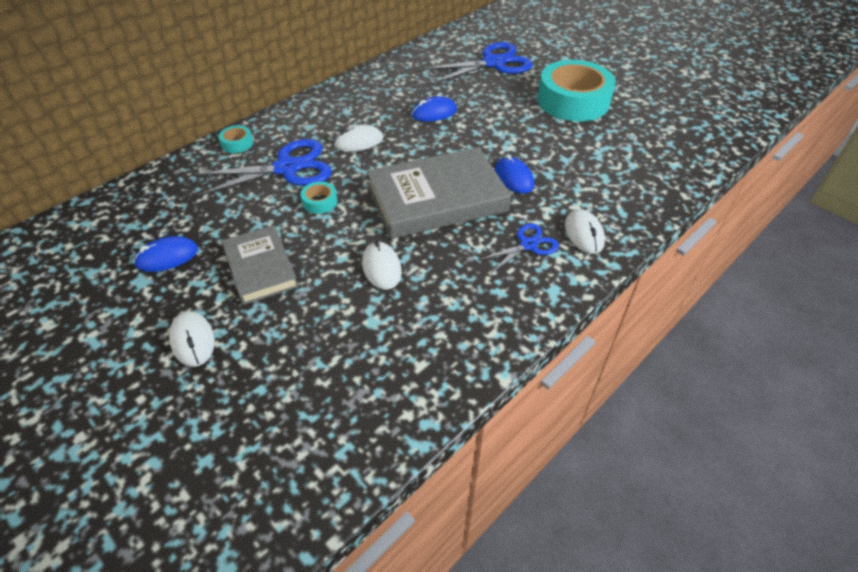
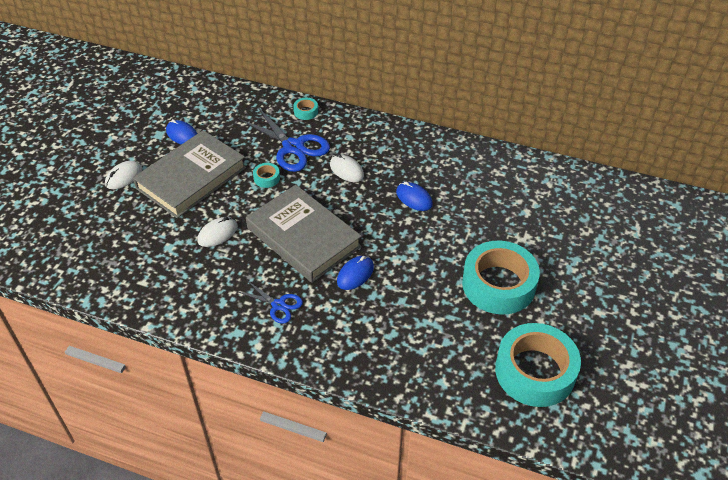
camera: 65 degrees right, 0 degrees up
grey book [222,225,299,305] -> grey book [133,130,246,218], size x1.67
blue scissors [421,42,533,84] -> none
white mouse [565,209,605,254] -> none
none -> turquoise tape [495,323,581,407]

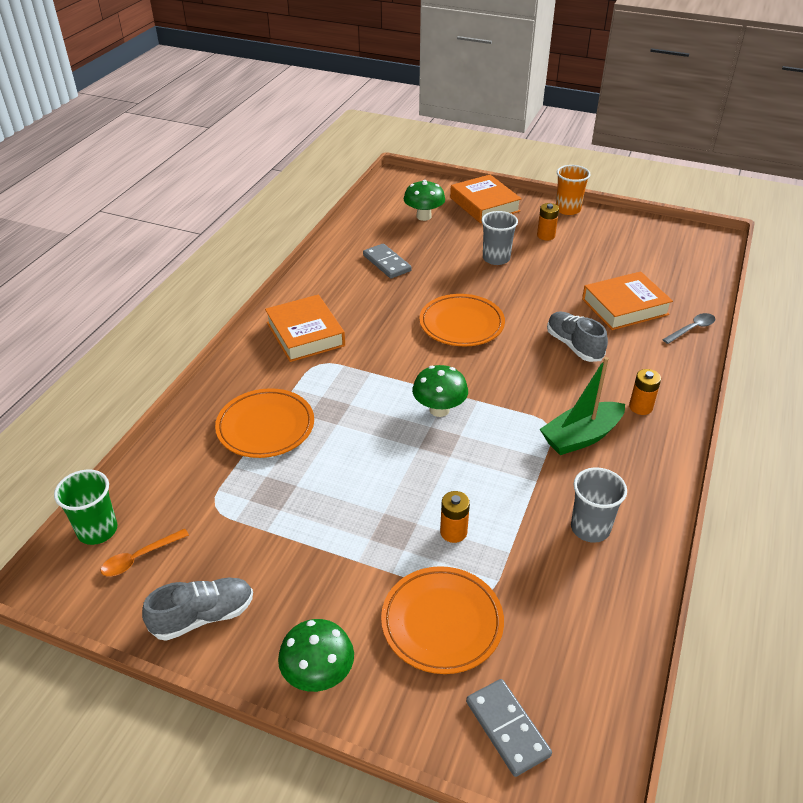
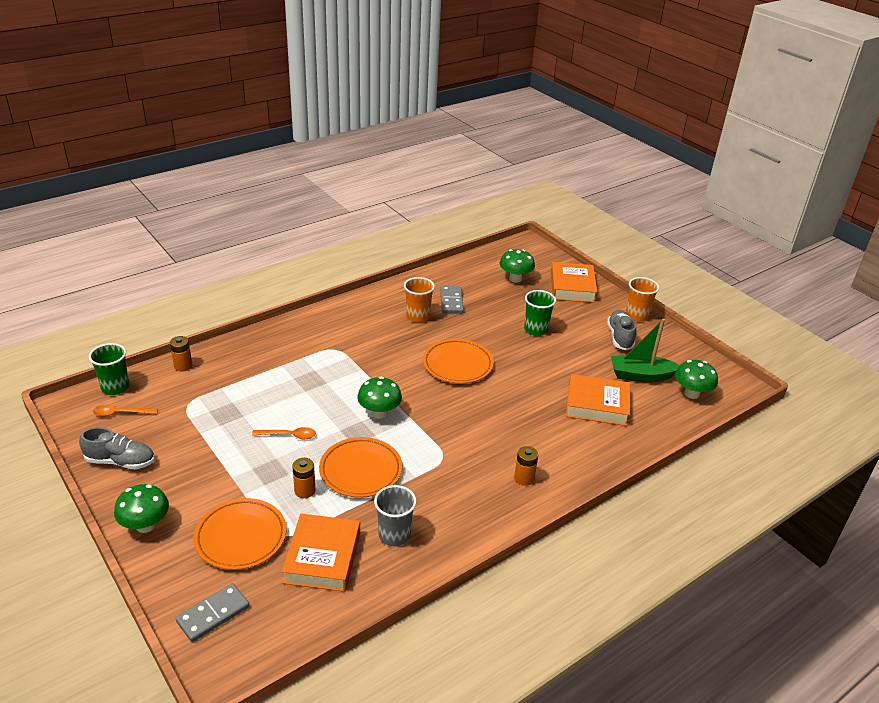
camera: 30 degrees right, 5 degrees down
orange plate [215,388,314,458] -> orange plate moved to [319,437,402,498]
orange book [265,295,345,362] -> orange book moved to [282,514,360,592]
grey domino [466,679,552,777] -> grey domino turned 45 degrees clockwise [176,583,250,642]
grey cup [482,211,518,265] -> green cup [524,290,556,336]
orange battery [537,203,559,240] -> orange battery moved to [170,336,192,371]
green boat [540,357,625,455] -> green boat moved to [611,319,680,382]
grey shoe [547,312,608,362] -> grey shoe moved to [607,310,636,350]
grey spoon [662,313,715,344] -> none
none -> orange spoon [252,427,316,439]
none -> orange cup [404,277,435,323]
none -> green mushroom [675,360,718,399]

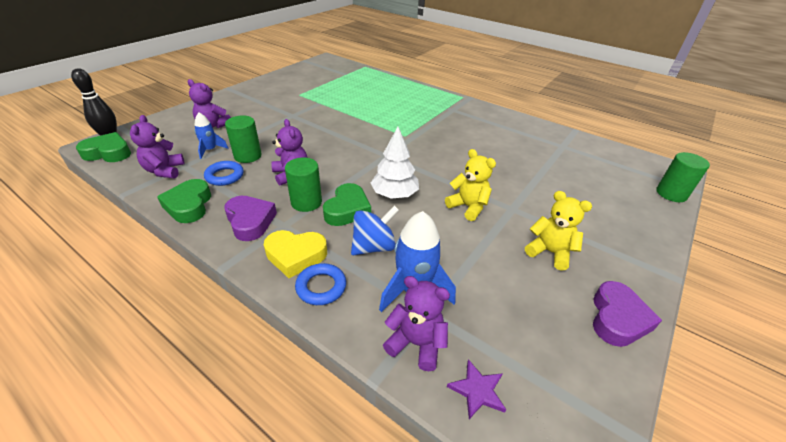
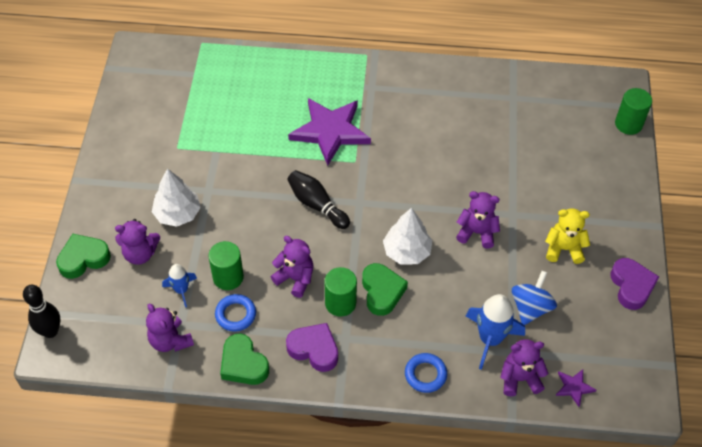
camera: 30 degrees left, 15 degrees up
green heart [76,132,131,162] -> green heart moved to [56,234,111,279]
yellow heart [264,230,327,278] -> none
blue spinning top [351,206,399,255] -> blue spinning top moved to [512,271,557,325]
yellow teddy bear [445,149,496,221] -> purple teddy bear [456,191,500,249]
none -> white tree [152,169,201,227]
none -> black bowling pin [287,170,350,229]
none -> purple star [288,98,371,166]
▬▬▬
Scan the records above. Return every line with "book" in it.

COMPLETED TASK —
grey book [222,225,299,305] -> grey book [133,130,246,218], size x1.67
orange book [265,295,345,362] -> orange book moved to [282,514,360,592]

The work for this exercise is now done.